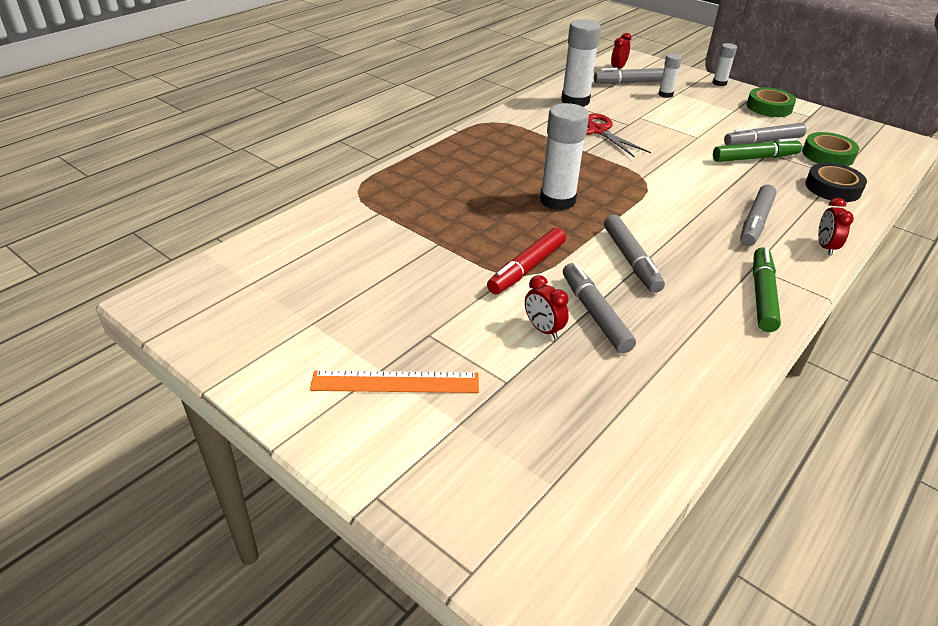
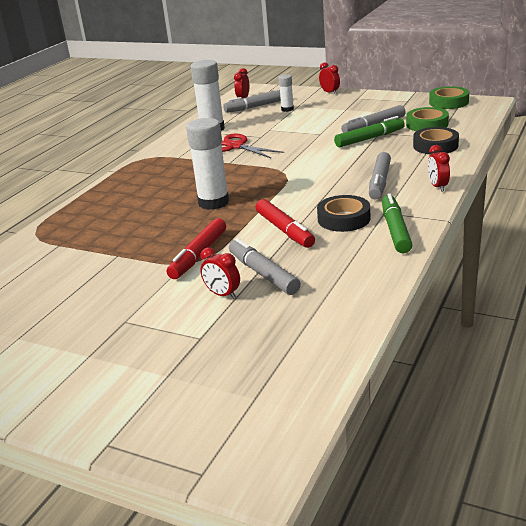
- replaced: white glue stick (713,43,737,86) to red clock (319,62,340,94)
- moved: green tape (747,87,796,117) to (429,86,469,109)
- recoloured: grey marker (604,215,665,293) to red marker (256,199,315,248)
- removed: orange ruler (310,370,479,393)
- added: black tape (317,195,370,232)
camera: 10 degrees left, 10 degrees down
--
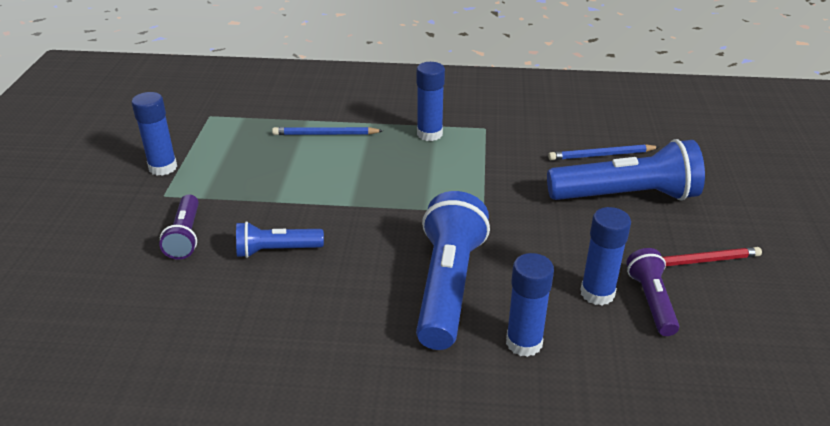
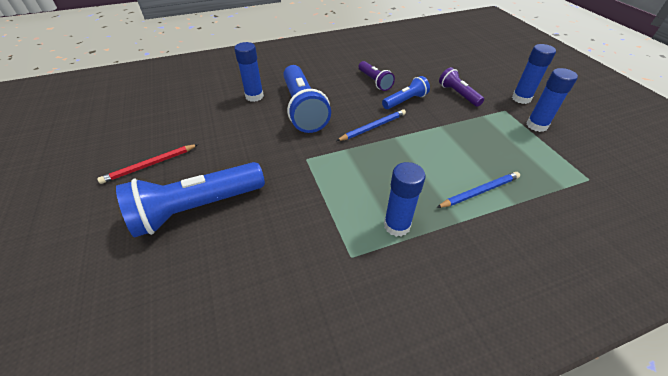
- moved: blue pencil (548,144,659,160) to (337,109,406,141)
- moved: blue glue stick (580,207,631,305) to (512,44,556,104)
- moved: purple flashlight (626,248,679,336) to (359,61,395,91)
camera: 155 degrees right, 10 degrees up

REQUIREMENT:
In the material above, find the line containing "- moved: blue pencil" and the line containing "camera: 155 degrees right, 10 degrees up", then write out exactly those two lines and every line between them, and nothing more.

ANSWER BOX:
- moved: blue pencil (548,144,659,160) to (337,109,406,141)
- moved: blue glue stick (580,207,631,305) to (512,44,556,104)
- moved: purple flashlight (626,248,679,336) to (359,61,395,91)
camera: 155 degrees right, 10 degrees up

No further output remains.